Requirement - Copy out each line of the entries where the word "cyan" is present.

[Geometric shape edit sequences]

_ _ _

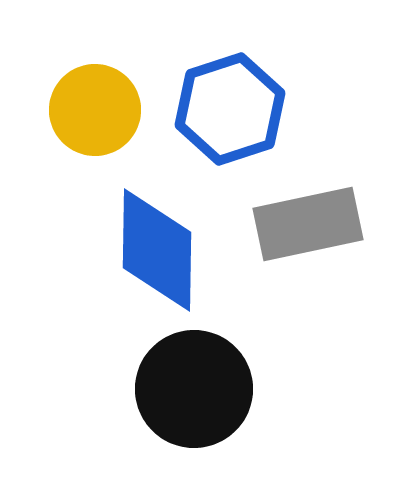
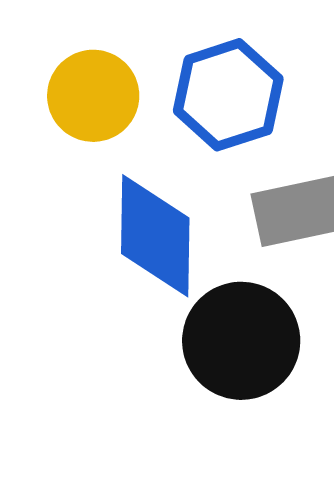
black circle: (194, 389) -> (241, 341), moved

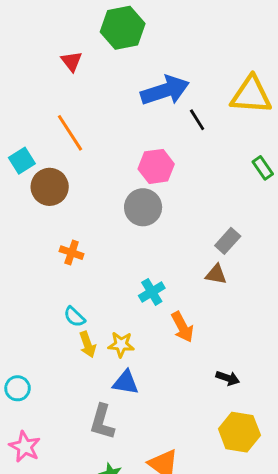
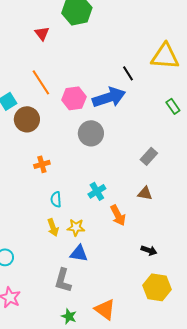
blue arrow: (165, 91) -> (109, 97), moved
pink hexagon: (156, 166) -> (74, 98), moved
orange cross: (72, 253) -> (42, 164), turned -35
brown triangle: (216, 274) -> (145, 193), moved
cyan semicircle: (74, 317) -> (56, 199), moved, turned 42

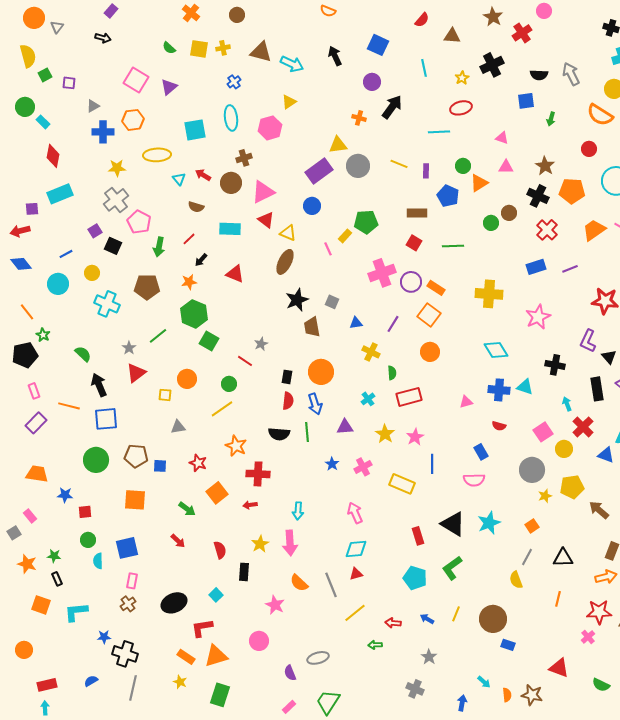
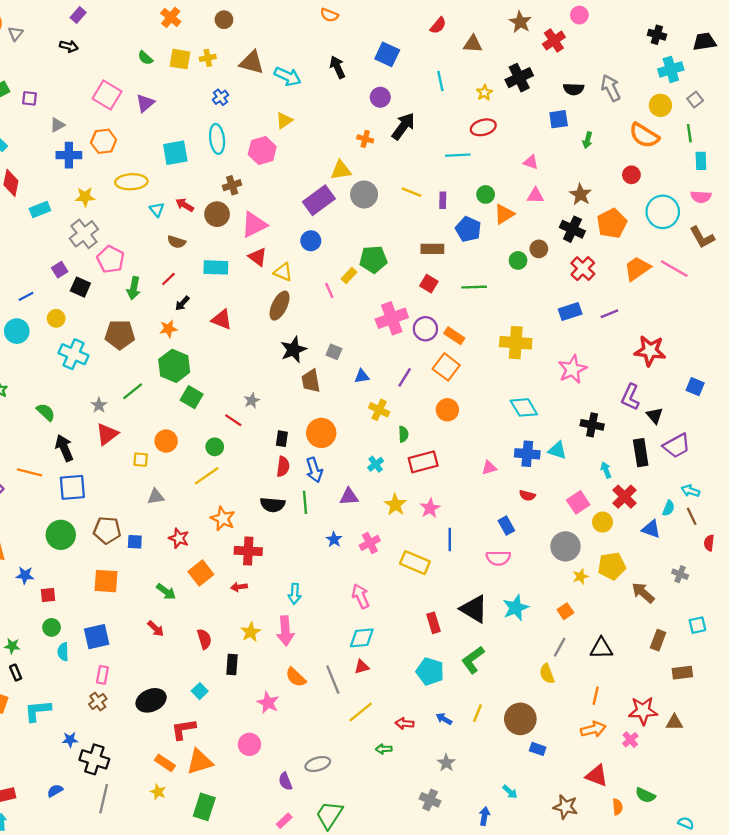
orange pentagon: (572, 191) -> (612, 223), turned -30
cyan rectangle: (60, 194) -> (40, 210), moved, size x0.7
orange arrow: (606, 577) -> (593, 729), moved
orange semicircle: (507, 695) -> (618, 807), moved

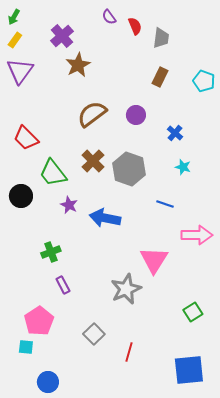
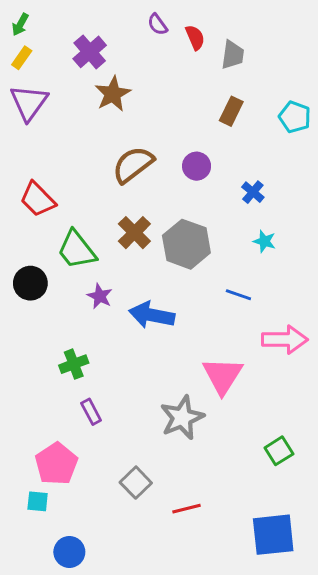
red line: (129, 352) -> (186, 509), turned 60

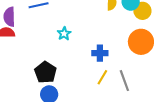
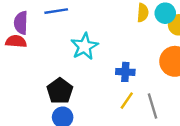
cyan star: (64, 34) -> (84, 46), size x1.6

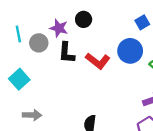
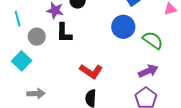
gray circle: (39, 43) -> (37, 37), moved
red L-shape: (98, 61) -> (91, 71), moved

_ _ _

Result of this exercise -
cyan semicircle: (74, 317) -> (56, 199), moved, turned 42
cyan rectangle: (60, 194) -> (40, 210), moved, size x0.7
cyan star: (64, 34) -> (84, 46), size x1.6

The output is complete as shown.